**ASSIGNMENT:** Go line by line through the records below. Copy whichever lines contain the string "none".

**DATA FOR THE TASK:**

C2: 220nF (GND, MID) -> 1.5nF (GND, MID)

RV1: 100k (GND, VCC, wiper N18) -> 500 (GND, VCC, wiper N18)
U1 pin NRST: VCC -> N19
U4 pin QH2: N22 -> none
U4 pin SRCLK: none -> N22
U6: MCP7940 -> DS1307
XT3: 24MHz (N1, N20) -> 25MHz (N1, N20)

**RESPONSE TO THE EXERCISE:**
U4 pin QH2: N22 -> none
U4 pin SRCLK: none -> N22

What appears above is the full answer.